| What is being asked |
From the line that includes "blue truck: 6 -> 10" to the last line of the records, inclusive, repeat each line exactly.

(Counting task data)
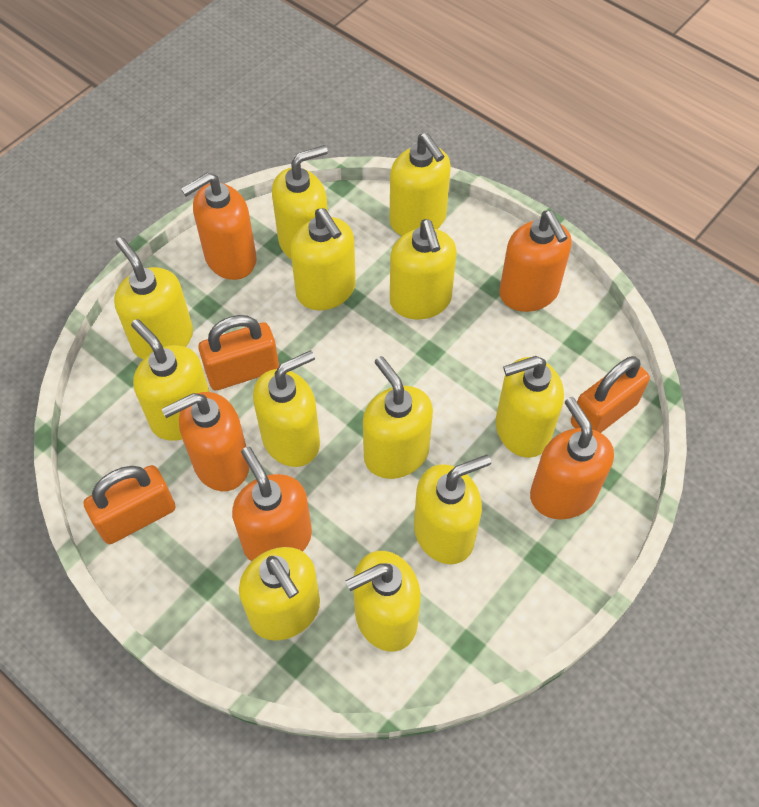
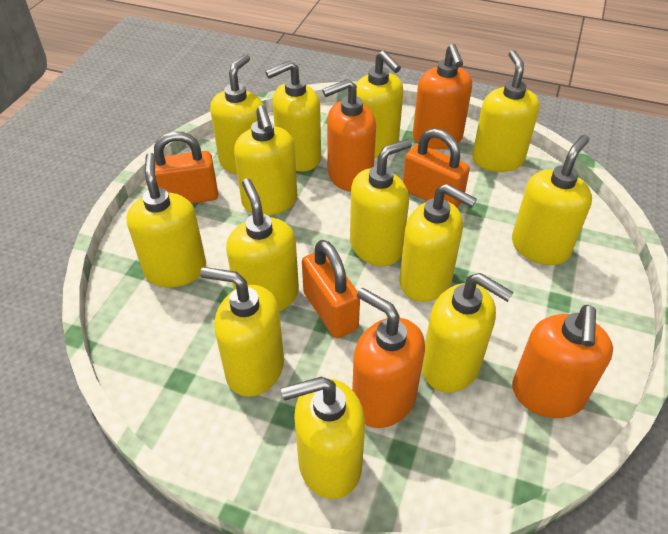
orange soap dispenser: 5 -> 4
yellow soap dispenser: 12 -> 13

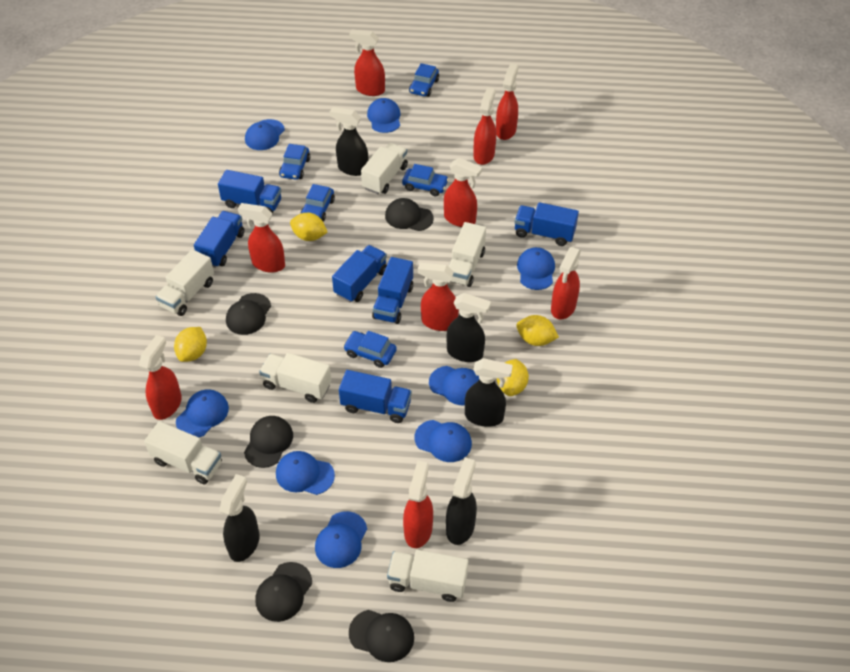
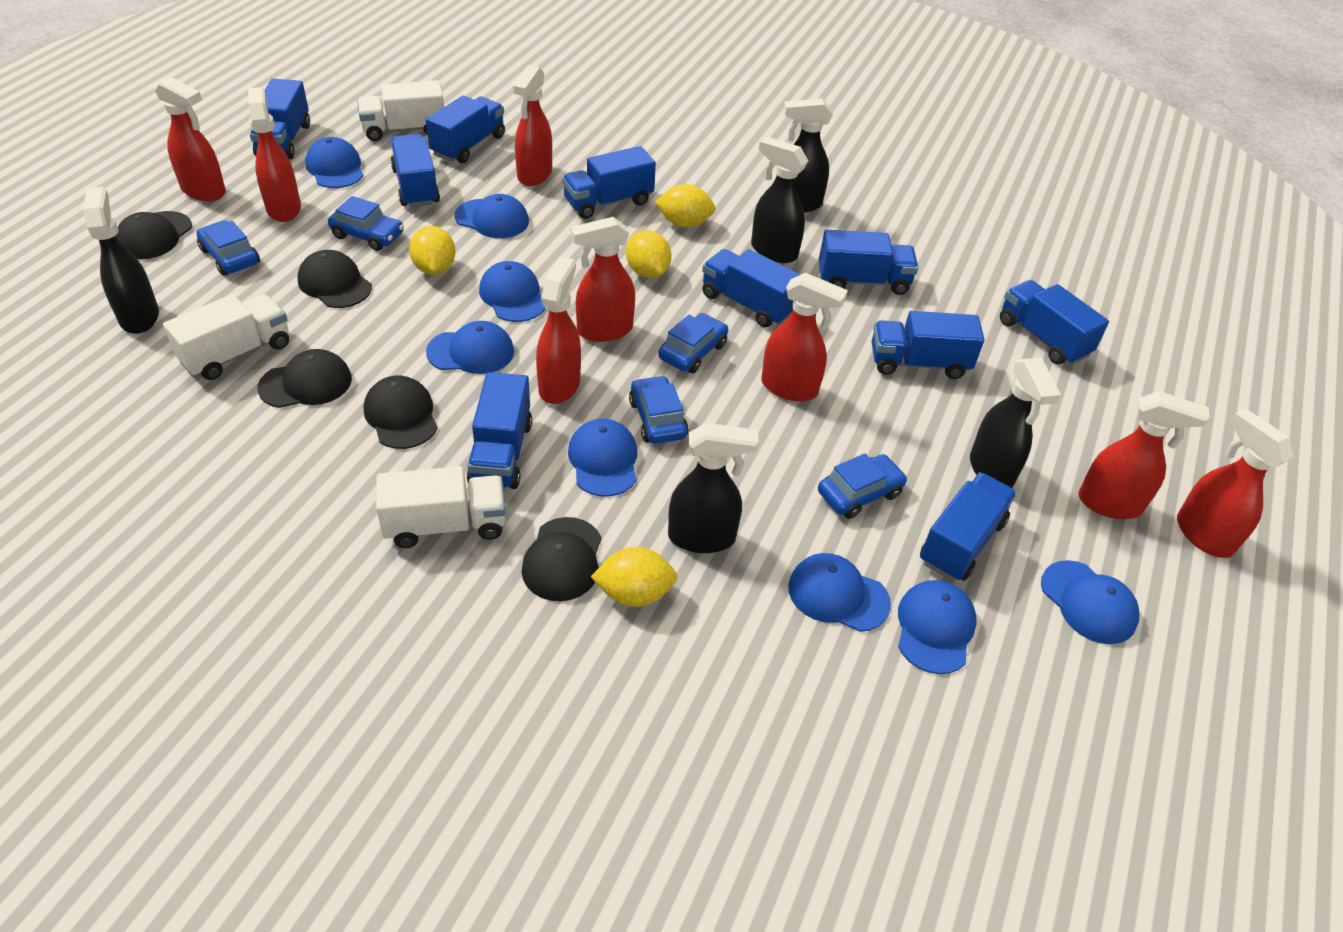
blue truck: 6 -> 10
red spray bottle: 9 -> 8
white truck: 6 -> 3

| Solution to this task |
blue truck: 6 -> 10
red spray bottle: 9 -> 8
white truck: 6 -> 3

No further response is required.